WORK INSTRUCTIONS →
In full and unchanged, output the entries that follow.

Geometric shape edit sequences:
»»
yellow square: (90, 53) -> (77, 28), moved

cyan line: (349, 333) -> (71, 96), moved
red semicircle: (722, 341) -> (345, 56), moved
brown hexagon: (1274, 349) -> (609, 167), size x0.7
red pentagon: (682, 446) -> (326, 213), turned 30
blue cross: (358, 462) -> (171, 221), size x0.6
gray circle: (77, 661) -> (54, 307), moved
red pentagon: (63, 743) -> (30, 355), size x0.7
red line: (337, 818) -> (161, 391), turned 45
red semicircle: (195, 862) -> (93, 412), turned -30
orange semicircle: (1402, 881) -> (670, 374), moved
««
SOLUTION FOR THIS EXERCISE →
yellow square: (90, 53) -> (77, 28), moved

cyan line: (349, 333) -> (71, 96), moved
red semicircle: (722, 341) -> (345, 56), moved
brown hexagon: (1274, 349) -> (609, 167), size x0.7
red pentagon: (682, 446) -> (326, 213), turned 30
blue cross: (358, 462) -> (171, 221), size x0.6
gray circle: (77, 661) -> (54, 307), moved
red pentagon: (63, 743) -> (30, 355), size x0.7
red line: (337, 818) -> (161, 391), turned 45
red semicircle: (195, 862) -> (93, 412), turned -30
orange semicircle: (1402, 881) -> (670, 374), moved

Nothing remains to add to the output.